_Your task_: From the line that includes "R3: 5.6k (+12V, CTL) -> 5.6k (CTL, DGND)" to the last line of the records that follow, copy every line exactly and nothing more, omitting pictures.
-=-=-
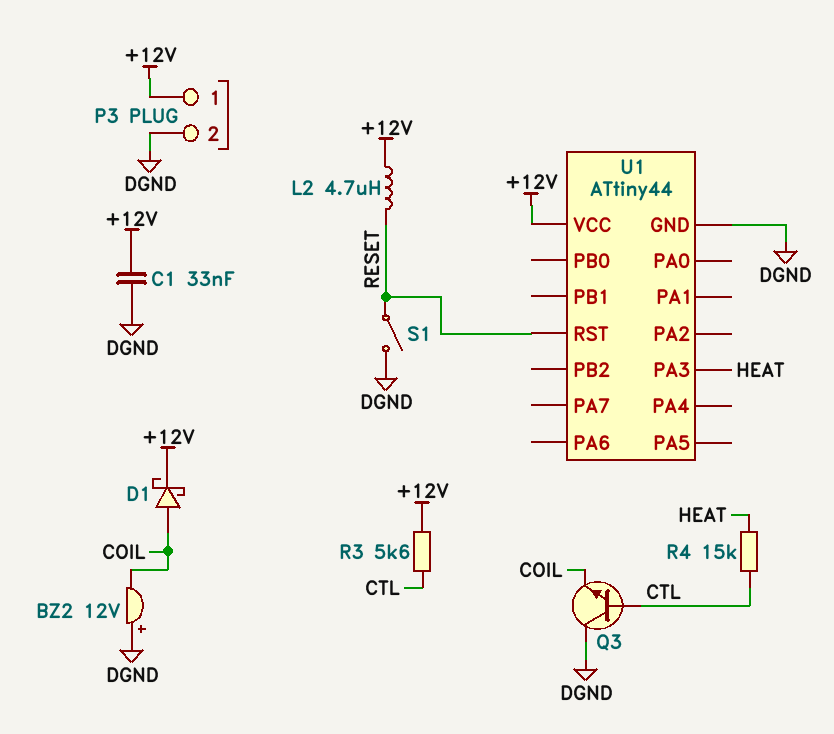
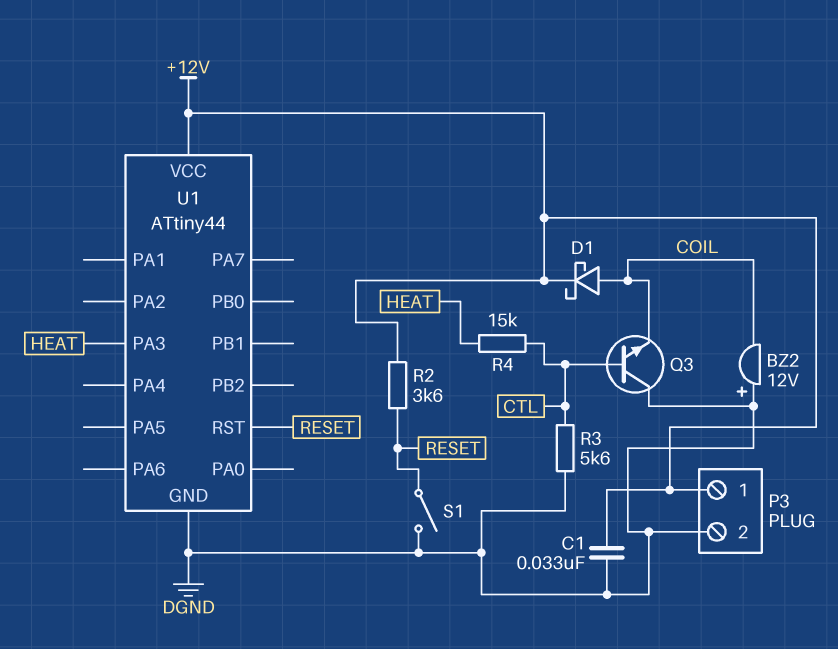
L2: 4.7uH (+12V, RESET) -> none
R2: none -> 3.6k (+12V, RESET)
R3: 5.6k (+12V, CTL) -> 5.6k (CTL, DGND)

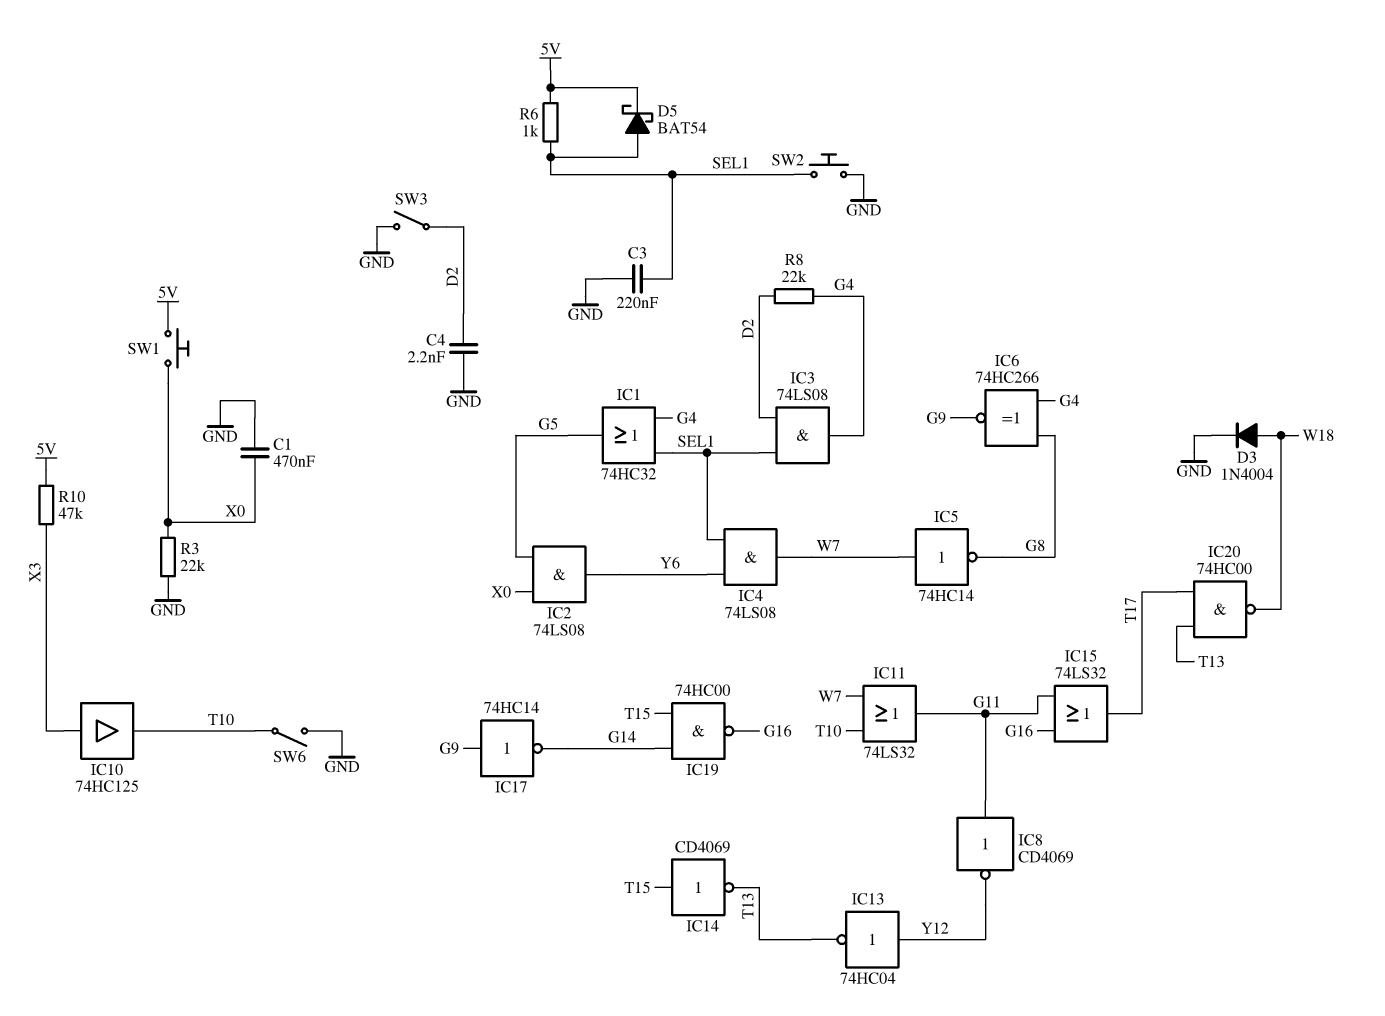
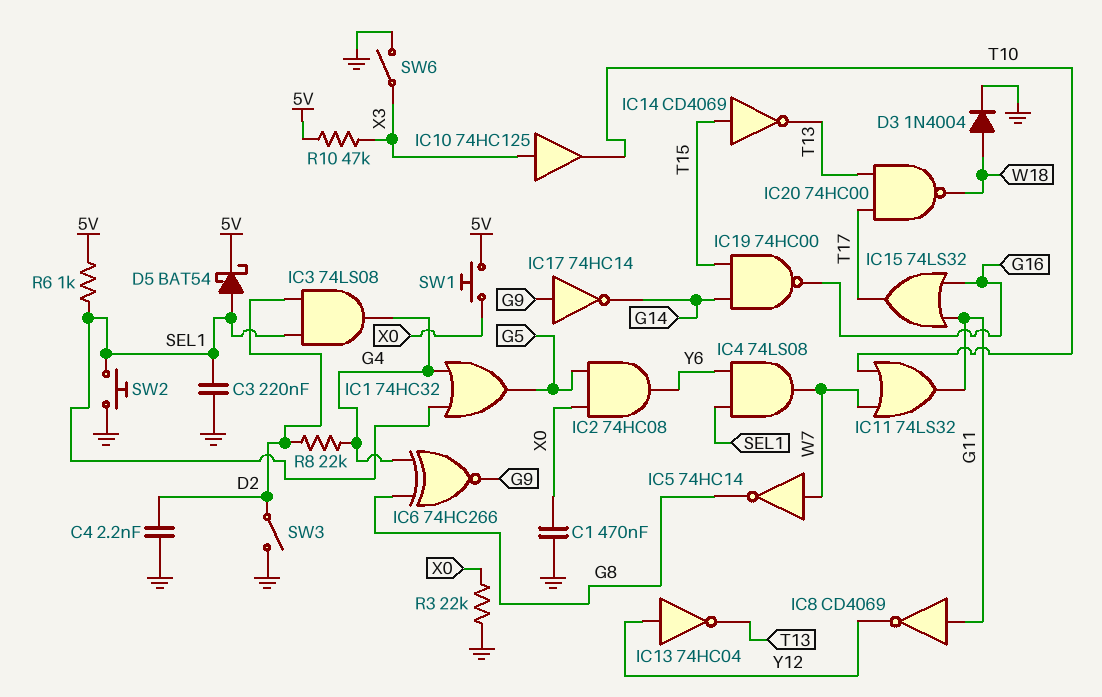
IC2: AND 74LS08 (in G5, in X0, out Y6) -> AND 74HC08 (in G5, in X0, out Y6)
SW6: switch (GND, T10) -> switch (GND, X3)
-=-=-
_Finished task_:
R3: 5.6k (+12V, CTL) -> 5.6k (CTL, DGND)

IC2: AND 74LS08 (in G5, in X0, out Y6) -> AND 74HC08 (in G5, in X0, out Y6)
SW6: switch (GND, T10) -> switch (GND, X3)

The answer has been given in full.